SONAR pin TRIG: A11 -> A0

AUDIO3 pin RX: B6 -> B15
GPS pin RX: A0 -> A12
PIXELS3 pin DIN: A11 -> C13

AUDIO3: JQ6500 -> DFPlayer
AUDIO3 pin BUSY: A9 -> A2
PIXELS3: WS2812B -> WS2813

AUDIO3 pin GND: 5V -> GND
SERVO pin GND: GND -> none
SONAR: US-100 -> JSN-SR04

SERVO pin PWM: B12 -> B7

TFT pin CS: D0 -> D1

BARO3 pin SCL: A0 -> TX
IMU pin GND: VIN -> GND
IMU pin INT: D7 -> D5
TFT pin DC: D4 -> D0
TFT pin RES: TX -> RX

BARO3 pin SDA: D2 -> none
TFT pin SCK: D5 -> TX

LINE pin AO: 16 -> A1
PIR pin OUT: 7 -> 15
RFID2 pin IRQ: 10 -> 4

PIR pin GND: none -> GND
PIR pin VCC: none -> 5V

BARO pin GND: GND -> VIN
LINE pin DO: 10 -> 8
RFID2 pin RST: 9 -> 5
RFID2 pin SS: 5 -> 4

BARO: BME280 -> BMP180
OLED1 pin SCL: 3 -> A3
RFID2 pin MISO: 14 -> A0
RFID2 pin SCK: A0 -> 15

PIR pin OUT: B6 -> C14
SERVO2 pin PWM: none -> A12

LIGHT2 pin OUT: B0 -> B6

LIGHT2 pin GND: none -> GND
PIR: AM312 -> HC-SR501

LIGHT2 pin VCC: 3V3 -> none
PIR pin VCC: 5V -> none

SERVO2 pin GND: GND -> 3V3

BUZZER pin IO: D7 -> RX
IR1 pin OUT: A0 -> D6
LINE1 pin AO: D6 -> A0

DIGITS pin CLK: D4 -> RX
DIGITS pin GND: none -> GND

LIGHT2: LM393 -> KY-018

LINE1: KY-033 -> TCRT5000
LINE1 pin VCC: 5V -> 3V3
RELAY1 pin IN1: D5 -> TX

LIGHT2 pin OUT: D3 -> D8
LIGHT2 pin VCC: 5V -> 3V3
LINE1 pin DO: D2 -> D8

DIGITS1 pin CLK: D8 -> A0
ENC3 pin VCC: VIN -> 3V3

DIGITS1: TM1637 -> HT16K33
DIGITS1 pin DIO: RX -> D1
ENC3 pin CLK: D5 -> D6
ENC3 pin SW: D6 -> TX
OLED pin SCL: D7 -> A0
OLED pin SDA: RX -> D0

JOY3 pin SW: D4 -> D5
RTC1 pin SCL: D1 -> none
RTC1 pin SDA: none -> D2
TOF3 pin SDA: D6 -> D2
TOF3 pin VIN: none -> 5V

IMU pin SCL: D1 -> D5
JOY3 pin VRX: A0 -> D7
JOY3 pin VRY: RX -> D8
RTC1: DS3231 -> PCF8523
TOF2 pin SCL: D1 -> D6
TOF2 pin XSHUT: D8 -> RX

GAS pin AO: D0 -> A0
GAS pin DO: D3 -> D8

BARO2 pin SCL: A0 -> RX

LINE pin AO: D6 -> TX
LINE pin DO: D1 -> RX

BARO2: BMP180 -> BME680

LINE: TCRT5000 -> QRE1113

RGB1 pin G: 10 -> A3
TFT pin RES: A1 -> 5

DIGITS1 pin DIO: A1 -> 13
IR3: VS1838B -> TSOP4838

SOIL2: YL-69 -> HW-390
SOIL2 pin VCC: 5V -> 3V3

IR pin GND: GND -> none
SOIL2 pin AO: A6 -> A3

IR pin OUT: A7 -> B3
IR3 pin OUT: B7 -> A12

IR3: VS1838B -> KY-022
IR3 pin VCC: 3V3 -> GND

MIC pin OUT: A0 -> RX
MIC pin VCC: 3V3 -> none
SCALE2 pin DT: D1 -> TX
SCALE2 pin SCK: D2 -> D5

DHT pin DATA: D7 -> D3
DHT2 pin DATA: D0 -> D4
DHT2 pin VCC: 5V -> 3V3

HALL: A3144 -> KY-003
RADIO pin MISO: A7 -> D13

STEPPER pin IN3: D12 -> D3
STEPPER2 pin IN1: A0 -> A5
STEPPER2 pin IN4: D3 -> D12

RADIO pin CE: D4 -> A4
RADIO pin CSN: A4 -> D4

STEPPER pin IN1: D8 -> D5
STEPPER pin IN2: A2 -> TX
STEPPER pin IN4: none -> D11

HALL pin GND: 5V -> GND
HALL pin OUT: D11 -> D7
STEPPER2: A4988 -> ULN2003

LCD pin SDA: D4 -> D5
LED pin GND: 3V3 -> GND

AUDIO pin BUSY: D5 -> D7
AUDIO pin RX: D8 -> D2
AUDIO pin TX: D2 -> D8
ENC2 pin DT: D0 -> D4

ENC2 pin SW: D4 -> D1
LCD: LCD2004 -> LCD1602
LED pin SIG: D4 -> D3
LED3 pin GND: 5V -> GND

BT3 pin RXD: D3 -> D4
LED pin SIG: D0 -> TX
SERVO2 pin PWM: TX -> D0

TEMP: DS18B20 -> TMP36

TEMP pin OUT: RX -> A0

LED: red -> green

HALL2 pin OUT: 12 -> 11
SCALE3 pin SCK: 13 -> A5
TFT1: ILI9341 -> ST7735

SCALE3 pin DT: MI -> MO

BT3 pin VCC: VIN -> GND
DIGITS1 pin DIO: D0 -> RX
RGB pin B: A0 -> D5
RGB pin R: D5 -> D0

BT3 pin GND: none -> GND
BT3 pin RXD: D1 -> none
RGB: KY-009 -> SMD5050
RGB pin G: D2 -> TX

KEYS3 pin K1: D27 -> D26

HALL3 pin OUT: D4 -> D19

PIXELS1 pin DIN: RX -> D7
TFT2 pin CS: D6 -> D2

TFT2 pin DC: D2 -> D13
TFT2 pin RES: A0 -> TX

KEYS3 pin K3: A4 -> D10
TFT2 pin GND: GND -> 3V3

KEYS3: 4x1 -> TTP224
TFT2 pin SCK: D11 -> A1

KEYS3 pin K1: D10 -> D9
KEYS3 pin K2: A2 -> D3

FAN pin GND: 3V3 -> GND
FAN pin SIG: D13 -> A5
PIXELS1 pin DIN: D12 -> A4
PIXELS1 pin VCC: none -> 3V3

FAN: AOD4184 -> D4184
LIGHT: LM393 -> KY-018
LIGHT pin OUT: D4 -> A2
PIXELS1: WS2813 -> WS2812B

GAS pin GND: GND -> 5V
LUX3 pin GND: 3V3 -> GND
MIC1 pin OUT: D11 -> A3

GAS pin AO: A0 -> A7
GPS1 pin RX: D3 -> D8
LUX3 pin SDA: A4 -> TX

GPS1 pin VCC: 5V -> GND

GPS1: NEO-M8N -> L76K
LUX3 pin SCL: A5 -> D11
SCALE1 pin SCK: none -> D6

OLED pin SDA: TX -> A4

··········

→ **Exercise directions**
What is needed is the data above, output in full and exactly as it stands.

→ **Written answer**
SONAR pin TRIG: A11 -> A0

AUDIO3 pin RX: B6 -> B15
GPS pin RX: A0 -> A12
PIXELS3 pin DIN: A11 -> C13

AUDIO3: JQ6500 -> DFPlayer
AUDIO3 pin BUSY: A9 -> A2
PIXELS3: WS2812B -> WS2813

AUDIO3 pin GND: 5V -> GND
SERVO pin GND: GND -> none
SONAR: US-100 -> JSN-SR04

SERVO pin PWM: B12 -> B7

TFT pin CS: D0 -> D1

BARO3 pin SCL: A0 -> TX
IMU pin GND: VIN -> GND
IMU pin INT: D7 -> D5
TFT pin DC: D4 -> D0
TFT pin RES: TX -> RX

BARO3 pin SDA: D2 -> none
TFT pin SCK: D5 -> TX

LINE pin AO: 16 -> A1
PIR pin OUT: 7 -> 15
RFID2 pin IRQ: 10 -> 4

PIR pin GND: none -> GND
PIR pin VCC: none -> 5V

BARO pin GND: GND -> VIN
LINE pin DO: 10 -> 8
RFID2 pin RST: 9 -> 5
RFID2 pin SS: 5 -> 4

BARO: BME280 -> BMP180
OLED1 pin SCL: 3 -> A3
RFID2 pin MISO: 14 -> A0
RFID2 pin SCK: A0 -> 15

PIR pin OUT: B6 -> C14
SERVO2 pin PWM: none -> A12

LIGHT2 pin OUT: B0 -> B6

LIGHT2 pin GND: none -> GND
PIR: AM312 -> HC-SR501

LIGHT2 pin VCC: 3V3 -> none
PIR pin VCC: 5V -> none

SERVO2 pin GND: GND -> 3V3

BUZZER pin IO: D7 -> RX
IR1 pin OUT: A0 -> D6
LINE1 pin AO: D6 -> A0

DIGITS pin CLK: D4 -> RX
DIGITS pin GND: none -> GND

LIGHT2: LM393 -> KY-018

LINE1: KY-033 -> TCRT5000
LINE1 pin VCC: 5V -> 3V3
RELAY1 pin IN1: D5 -> TX

LIGHT2 pin OUT: D3 -> D8
LIGHT2 pin VCC: 5V -> 3V3
LINE1 pin DO: D2 -> D8

DIGITS1 pin CLK: D8 -> A0
ENC3 pin VCC: VIN -> 3V3

DIGITS1: TM1637 -> HT16K33
DIGITS1 pin DIO: RX -> D1
ENC3 pin CLK: D5 -> D6
ENC3 pin SW: D6 -> TX
OLED pin SCL: D7 -> A0
OLED pin SDA: RX -> D0

JOY3 pin SW: D4 -> D5
RTC1 pin SCL: D1 -> none
RTC1 pin SDA: none -> D2
TOF3 pin SDA: D6 -> D2
TOF3 pin VIN: none -> 5V

IMU pin SCL: D1 -> D5
JOY3 pin VRX: A0 -> D7
JOY3 pin VRY: RX -> D8
RTC1: DS3231 -> PCF8523
TOF2 pin SCL: D1 -> D6
TOF2 pin XSHUT: D8 -> RX

GAS pin AO: D0 -> A0
GAS pin DO: D3 -> D8

BARO2 pin SCL: A0 -> RX

LINE pin AO: D6 -> TX
LINE pin DO: D1 -> RX

BARO2: BMP180 -> BME680

LINE: TCRT5000 -> QRE1113

RGB1 pin G: 10 -> A3
TFT pin RES: A1 -> 5

DIGITS1 pin DIO: A1 -> 13
IR3: VS1838B -> TSOP4838

SOIL2: YL-69 -> HW-390
SOIL2 pin VCC: 5V -> 3V3

IR pin GND: GND -> none
SOIL2 pin AO: A6 -> A3

IR pin OUT: A7 -> B3
IR3 pin OUT: B7 -> A12

IR3: VS1838B -> KY-022
IR3 pin VCC: 3V3 -> GND

MIC pin OUT: A0 -> RX
MIC pin VCC: 3V3 -> none
SCALE2 pin DT: D1 -> TX
SCALE2 pin SCK: D2 -> D5

DHT pin DATA: D7 -> D3
DHT2 pin DATA: D0 -> D4
DHT2 pin VCC: 5V -> 3V3

HALL: A3144 -> KY-003
RADIO pin MISO: A7 -> D13

STEPPER pin IN3: D12 -> D3
STEPPER2 pin IN1: A0 -> A5
STEPPER2 pin IN4: D3 -> D12

RADIO pin CE: D4 -> A4
RADIO pin CSN: A4 -> D4

STEPPER pin IN1: D8 -> D5
STEPPER pin IN2: A2 -> TX
STEPPER pin IN4: none -> D11

HALL pin GND: 5V -> GND
HALL pin OUT: D11 -> D7
STEPPER2: A4988 -> ULN2003

LCD pin SDA: D4 -> D5
LED pin GND: 3V3 -> GND

AUDIO pin BUSY: D5 -> D7
AUDIO pin RX: D8 -> D2
AUDIO pin TX: D2 -> D8
ENC2 pin DT: D0 -> D4

ENC2 pin SW: D4 -> D1
LCD: LCD2004 -> LCD1602
LED pin SIG: D4 -> D3
LED3 pin GND: 5V -> GND

BT3 pin RXD: D3 -> D4
LED pin SIG: D0 -> TX
SERVO2 pin PWM: TX -> D0

TEMP: DS18B20 -> TMP36

TEMP pin OUT: RX -> A0

LED: red -> green

HALL2 pin OUT: 12 -> 11
SCALE3 pin SCK: 13 -> A5
TFT1: ILI9341 -> ST7735

SCALE3 pin DT: MI -> MO

BT3 pin VCC: VIN -> GND
DIGITS1 pin DIO: D0 -> RX
RGB pin B: A0 -> D5
RGB pin R: D5 -> D0

BT3 pin GND: none -> GND
BT3 pin RXD: D1 -> none
RGB: KY-009 -> SMD5050
RGB pin G: D2 -> TX

KEYS3 pin K1: D27 -> D26

HALL3 pin OUT: D4 -> D19

PIXELS1 pin DIN: RX -> D7
TFT2 pin CS: D6 -> D2

TFT2 pin DC: D2 -> D13
TFT2 pin RES: A0 -> TX

KEYS3 pin K3: A4 -> D10
TFT2 pin GND: GND -> 3V3

KEYS3: 4x1 -> TTP224
TFT2 pin SCK: D11 -> A1

KEYS3 pin K1: D10 -> D9
KEYS3 pin K2: A2 -> D3

FAN pin GND: 3V3 -> GND
FAN pin SIG: D13 -> A5
PIXELS1 pin DIN: D12 -> A4
PIXELS1 pin VCC: none -> 3V3

FAN: AOD4184 -> D4184
LIGHT: LM393 -> KY-018
LIGHT pin OUT: D4 -> A2
PIXELS1: WS2813 -> WS2812B

GAS pin GND: GND -> 5V
LUX3 pin GND: 3V3 -> GND
MIC1 pin OUT: D11 -> A3

GAS pin AO: A0 -> A7
GPS1 pin RX: D3 -> D8
LUX3 pin SDA: A4 -> TX

GPS1 pin VCC: 5V -> GND

GPS1: NEO-M8N -> L76K
LUX3 pin SCL: A5 -> D11
SCALE1 pin SCK: none -> D6

OLED pin SDA: TX -> A4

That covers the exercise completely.